Brief: Where a line below holds the string "blue", that line goes into the answer.

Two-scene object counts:
**********
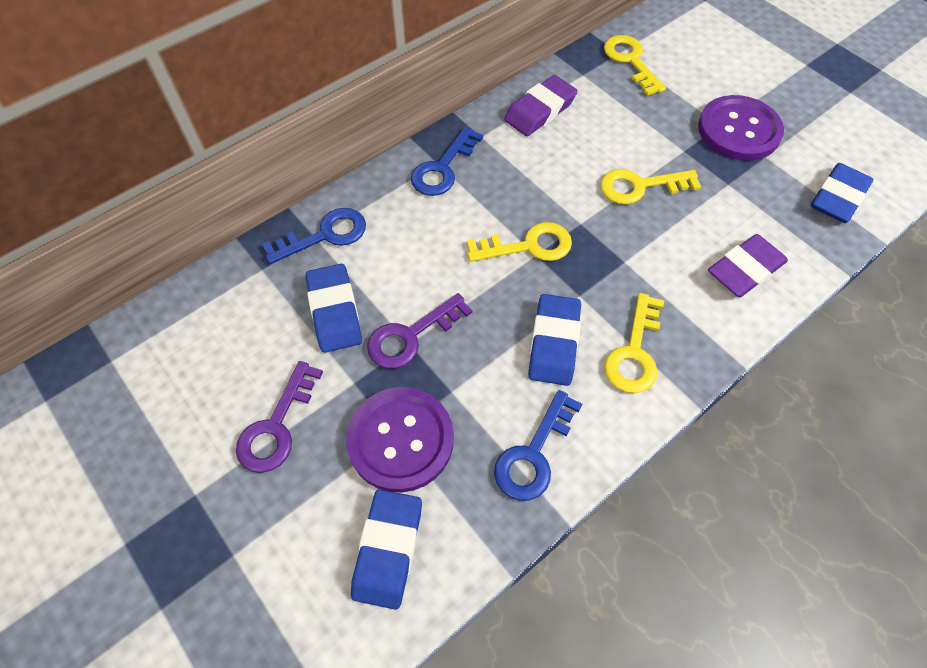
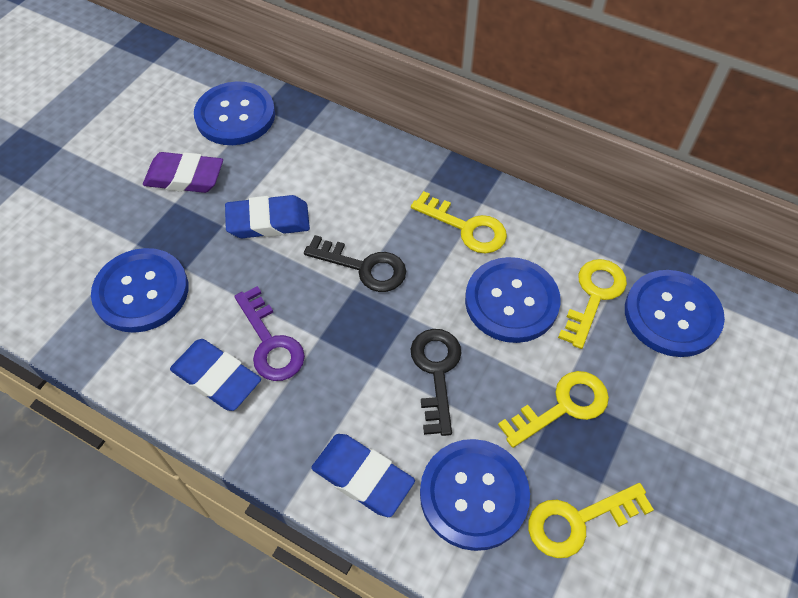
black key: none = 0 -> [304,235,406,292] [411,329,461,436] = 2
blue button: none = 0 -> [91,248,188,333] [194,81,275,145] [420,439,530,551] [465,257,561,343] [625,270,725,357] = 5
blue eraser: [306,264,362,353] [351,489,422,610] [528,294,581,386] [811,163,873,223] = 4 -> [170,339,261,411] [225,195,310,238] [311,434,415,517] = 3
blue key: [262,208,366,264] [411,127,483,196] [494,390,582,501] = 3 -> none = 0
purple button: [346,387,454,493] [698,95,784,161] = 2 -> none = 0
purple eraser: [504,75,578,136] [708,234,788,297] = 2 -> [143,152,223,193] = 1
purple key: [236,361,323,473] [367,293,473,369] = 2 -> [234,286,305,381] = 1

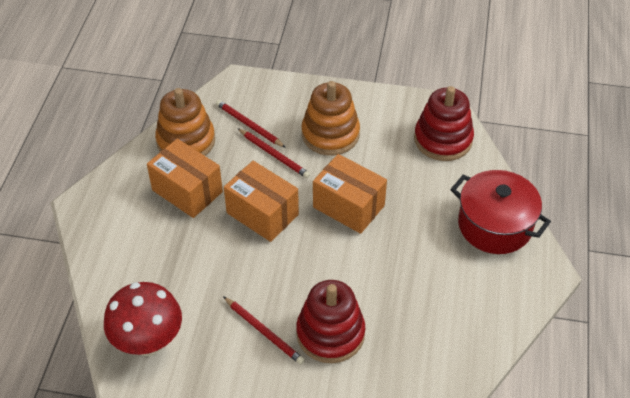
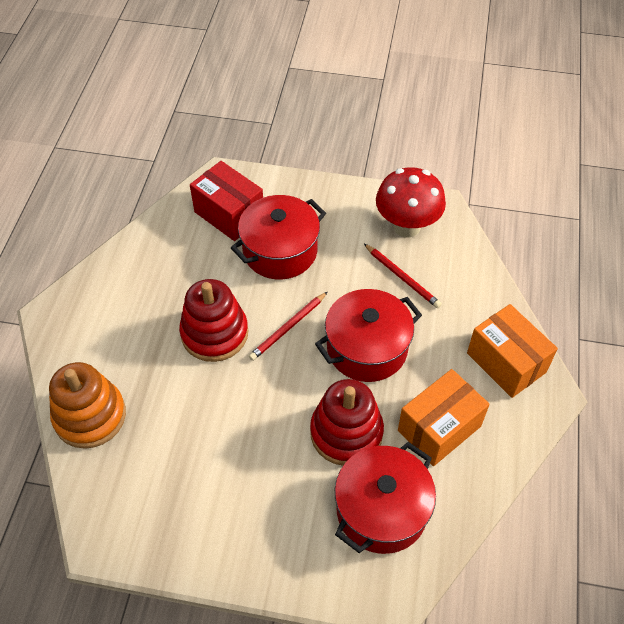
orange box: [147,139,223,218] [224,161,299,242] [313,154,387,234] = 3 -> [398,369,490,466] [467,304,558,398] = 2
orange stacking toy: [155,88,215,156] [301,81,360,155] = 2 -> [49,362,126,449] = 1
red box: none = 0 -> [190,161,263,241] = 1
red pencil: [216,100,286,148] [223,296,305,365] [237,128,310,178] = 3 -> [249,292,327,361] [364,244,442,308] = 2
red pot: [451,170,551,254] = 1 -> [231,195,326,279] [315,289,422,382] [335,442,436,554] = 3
**********
Output of the task:
blue button: none = 0 -> [91,248,188,333] [194,81,275,145] [420,439,530,551] [465,257,561,343] [625,270,725,357] = 5
blue eraser: [306,264,362,353] [351,489,422,610] [528,294,581,386] [811,163,873,223] = 4 -> [170,339,261,411] [225,195,310,238] [311,434,415,517] = 3
blue key: [262,208,366,264] [411,127,483,196] [494,390,582,501] = 3 -> none = 0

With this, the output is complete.